YOUR ASSIGNMENT -> The material below contains a line with "none -> cyan plate J4:K4 level 1" and a line with "cyan round brick". Copy exactly those two lines and all lines between them.

★ ★ ★ ★

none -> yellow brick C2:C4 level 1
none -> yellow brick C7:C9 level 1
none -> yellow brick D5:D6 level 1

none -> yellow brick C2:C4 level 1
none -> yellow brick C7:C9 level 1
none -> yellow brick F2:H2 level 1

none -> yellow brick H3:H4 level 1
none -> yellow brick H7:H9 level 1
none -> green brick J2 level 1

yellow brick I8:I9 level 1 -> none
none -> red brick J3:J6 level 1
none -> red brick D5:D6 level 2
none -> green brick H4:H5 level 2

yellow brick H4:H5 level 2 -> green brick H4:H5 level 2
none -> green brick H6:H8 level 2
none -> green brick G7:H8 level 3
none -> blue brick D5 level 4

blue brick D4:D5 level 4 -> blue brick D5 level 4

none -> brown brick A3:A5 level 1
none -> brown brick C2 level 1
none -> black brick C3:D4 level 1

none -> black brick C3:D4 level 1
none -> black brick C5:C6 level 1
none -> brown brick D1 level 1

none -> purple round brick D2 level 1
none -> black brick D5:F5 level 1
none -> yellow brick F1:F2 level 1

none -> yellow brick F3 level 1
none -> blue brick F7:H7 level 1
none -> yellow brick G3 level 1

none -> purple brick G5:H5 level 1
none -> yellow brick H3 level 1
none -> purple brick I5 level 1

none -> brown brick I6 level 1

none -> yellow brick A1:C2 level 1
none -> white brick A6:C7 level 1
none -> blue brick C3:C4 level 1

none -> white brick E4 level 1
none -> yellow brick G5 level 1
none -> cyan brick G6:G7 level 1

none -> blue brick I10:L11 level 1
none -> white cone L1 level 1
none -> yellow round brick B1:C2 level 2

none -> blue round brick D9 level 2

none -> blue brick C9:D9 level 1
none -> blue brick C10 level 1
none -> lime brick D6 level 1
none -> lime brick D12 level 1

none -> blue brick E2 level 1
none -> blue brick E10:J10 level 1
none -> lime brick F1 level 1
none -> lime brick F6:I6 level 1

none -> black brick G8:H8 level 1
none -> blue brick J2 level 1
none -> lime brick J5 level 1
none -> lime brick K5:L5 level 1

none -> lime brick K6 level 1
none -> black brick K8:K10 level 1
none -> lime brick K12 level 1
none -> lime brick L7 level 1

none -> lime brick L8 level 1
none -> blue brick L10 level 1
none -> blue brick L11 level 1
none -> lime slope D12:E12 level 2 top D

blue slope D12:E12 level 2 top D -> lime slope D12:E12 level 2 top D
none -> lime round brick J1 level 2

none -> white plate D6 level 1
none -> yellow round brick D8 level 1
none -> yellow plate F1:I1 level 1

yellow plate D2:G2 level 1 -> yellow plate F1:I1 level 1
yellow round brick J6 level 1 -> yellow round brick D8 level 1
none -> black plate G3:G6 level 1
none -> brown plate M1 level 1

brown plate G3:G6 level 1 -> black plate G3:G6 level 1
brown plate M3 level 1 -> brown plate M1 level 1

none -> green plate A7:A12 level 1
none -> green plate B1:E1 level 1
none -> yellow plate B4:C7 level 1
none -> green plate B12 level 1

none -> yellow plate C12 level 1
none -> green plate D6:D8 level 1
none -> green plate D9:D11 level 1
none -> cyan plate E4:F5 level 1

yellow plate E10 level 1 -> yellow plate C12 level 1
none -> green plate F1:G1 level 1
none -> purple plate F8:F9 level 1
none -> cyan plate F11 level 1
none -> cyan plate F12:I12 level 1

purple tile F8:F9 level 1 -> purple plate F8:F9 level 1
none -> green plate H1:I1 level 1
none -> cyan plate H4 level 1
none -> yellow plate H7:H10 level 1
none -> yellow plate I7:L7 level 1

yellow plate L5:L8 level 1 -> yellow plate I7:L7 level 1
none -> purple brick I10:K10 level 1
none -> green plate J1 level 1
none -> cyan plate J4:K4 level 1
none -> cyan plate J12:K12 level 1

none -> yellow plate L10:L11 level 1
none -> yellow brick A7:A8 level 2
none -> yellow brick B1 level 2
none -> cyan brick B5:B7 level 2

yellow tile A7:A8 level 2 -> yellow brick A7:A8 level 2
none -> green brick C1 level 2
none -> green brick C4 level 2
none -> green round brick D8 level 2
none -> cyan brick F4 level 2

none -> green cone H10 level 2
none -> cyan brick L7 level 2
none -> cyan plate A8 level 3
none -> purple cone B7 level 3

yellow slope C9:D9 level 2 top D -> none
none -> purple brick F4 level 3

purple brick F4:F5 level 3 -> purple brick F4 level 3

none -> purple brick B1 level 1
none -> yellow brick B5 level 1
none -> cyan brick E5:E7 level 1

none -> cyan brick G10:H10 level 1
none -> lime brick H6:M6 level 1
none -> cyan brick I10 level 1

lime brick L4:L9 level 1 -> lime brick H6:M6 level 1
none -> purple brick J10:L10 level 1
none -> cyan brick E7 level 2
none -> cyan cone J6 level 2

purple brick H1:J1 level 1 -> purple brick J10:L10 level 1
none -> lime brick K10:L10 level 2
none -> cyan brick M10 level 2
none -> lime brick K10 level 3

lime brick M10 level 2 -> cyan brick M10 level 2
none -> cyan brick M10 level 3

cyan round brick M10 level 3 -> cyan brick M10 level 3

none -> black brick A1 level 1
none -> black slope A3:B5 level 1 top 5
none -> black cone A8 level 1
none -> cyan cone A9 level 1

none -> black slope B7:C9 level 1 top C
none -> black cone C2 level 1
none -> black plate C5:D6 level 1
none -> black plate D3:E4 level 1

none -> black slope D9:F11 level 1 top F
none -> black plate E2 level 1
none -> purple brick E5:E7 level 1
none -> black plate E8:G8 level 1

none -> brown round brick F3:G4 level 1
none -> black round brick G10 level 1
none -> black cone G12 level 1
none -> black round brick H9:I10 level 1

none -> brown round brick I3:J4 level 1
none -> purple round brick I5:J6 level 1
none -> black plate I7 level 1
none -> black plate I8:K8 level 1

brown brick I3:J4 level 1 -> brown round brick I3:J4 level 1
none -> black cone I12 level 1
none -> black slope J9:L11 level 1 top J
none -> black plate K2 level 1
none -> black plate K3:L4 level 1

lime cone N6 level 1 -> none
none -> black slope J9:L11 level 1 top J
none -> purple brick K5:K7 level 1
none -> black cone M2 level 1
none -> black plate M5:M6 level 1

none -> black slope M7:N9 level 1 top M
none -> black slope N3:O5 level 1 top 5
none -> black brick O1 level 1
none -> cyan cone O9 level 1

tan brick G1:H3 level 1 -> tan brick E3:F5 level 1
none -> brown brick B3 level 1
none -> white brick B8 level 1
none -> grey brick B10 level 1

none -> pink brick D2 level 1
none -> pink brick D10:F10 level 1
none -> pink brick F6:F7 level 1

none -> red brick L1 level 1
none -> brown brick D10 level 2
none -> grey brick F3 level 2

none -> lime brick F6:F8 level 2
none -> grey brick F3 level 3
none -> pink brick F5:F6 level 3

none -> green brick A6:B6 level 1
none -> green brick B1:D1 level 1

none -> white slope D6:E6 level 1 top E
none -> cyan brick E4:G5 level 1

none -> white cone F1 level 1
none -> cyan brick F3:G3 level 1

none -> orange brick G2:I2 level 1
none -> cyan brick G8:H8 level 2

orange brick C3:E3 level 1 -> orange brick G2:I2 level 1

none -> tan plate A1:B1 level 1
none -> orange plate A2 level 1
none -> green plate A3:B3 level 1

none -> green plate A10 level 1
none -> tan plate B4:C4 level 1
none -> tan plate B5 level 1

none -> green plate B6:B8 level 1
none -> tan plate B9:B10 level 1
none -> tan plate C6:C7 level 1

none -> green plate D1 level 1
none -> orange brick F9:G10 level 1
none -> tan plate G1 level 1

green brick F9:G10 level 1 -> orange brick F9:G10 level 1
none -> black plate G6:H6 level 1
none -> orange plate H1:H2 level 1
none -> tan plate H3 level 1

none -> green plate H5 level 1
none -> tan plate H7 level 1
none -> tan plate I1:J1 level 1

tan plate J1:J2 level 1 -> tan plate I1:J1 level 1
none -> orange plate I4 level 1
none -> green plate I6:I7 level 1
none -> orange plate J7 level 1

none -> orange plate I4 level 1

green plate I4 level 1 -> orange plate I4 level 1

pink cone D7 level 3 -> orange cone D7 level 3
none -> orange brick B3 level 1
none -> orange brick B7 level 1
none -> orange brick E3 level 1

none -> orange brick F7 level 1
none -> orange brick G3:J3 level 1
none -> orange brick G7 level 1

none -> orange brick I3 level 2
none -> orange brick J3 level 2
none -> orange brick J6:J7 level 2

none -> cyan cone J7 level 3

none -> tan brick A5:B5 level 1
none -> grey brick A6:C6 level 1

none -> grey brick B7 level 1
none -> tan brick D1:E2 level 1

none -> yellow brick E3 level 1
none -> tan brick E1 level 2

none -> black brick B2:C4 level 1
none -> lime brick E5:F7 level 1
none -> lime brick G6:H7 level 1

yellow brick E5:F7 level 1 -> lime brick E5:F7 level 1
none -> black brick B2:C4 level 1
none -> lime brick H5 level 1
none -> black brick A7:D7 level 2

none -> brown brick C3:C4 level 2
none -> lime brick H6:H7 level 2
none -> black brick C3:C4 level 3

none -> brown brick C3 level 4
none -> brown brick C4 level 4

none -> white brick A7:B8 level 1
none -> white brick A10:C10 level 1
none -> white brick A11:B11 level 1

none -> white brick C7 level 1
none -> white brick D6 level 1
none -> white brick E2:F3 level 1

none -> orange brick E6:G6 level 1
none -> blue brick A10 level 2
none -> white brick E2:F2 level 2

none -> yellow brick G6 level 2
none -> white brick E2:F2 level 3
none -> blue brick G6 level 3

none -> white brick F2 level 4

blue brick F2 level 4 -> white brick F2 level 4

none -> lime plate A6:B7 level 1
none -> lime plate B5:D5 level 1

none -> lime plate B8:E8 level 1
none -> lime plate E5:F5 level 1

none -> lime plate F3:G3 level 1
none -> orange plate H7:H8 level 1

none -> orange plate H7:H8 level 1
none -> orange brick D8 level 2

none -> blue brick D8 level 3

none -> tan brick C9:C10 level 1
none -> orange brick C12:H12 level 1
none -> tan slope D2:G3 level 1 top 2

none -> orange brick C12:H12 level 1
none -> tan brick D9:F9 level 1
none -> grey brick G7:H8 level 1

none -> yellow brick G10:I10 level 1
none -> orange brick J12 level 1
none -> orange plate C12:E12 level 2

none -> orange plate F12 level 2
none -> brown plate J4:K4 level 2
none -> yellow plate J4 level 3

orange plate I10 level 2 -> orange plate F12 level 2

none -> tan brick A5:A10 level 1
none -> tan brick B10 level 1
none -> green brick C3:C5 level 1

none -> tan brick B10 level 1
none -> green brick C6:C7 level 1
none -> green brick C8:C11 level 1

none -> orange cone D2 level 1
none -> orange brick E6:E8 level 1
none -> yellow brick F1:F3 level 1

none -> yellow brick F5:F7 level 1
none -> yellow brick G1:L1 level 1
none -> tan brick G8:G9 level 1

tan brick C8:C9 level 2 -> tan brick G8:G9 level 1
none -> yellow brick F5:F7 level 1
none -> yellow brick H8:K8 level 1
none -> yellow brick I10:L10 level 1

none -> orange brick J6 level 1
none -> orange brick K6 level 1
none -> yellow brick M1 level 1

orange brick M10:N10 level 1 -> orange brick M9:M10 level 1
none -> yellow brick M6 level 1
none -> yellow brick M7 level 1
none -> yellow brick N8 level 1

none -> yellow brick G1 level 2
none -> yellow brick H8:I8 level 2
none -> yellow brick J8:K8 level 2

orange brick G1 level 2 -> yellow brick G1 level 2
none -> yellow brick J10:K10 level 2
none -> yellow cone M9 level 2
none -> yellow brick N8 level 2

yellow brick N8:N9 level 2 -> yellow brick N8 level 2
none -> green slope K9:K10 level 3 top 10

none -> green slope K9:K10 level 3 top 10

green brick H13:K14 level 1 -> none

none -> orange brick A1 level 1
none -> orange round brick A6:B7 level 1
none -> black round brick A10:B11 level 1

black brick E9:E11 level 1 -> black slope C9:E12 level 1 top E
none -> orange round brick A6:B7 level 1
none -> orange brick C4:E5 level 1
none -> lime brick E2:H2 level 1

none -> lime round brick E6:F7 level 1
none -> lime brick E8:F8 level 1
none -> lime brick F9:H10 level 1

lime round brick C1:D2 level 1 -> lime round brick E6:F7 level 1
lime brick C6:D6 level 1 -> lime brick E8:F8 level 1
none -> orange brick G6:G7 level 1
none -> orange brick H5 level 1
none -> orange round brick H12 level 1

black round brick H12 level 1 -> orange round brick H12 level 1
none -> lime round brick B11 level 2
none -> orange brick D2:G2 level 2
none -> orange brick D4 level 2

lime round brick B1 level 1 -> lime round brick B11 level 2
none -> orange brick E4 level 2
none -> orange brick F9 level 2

★ ★ ★ ★

SOLVED PROBLEM ->
none -> cyan plate J4:K4 level 1
none -> cyan plate J12:K12 level 1

none -> yellow plate L10:L11 level 1
none -> yellow brick A7:A8 level 2
none -> yellow brick B1 level 2
none -> cyan brick B5:B7 level 2

yellow tile A7:A8 level 2 -> yellow brick A7:A8 level 2
none -> green brick C1 level 2
none -> green brick C4 level 2
none -> green round brick D8 level 2
none -> cyan brick F4 level 2

none -> green cone H10 level 2
none -> cyan brick L7 level 2
none -> cyan plate A8 level 3
none -> purple cone B7 level 3

yellow slope C9:D9 level 2 top D -> none
none -> purple brick F4 level 3

purple brick F4:F5 level 3 -> purple brick F4 level 3

none -> purple brick B1 level 1
none -> yellow brick B5 level 1
none -> cyan brick E5:E7 level 1

none -> cyan brick G10:H10 level 1
none -> lime brick H6:M6 level 1
none -> cyan brick I10 level 1

lime brick L4:L9 level 1 -> lime brick H6:M6 level 1
none -> purple brick J10:L10 level 1
none -> cyan brick E7 level 2
none -> cyan cone J6 level 2

purple brick H1:J1 level 1 -> purple brick J10:L10 level 1
none -> lime brick K10:L10 level 2
none -> cyan brick M10 level 2
none -> lime brick K10 level 3

lime brick M10 level 2 -> cyan brick M10 level 2
none -> cyan brick M10 level 3

cyan round brick M10 level 3 -> cyan brick M10 level 3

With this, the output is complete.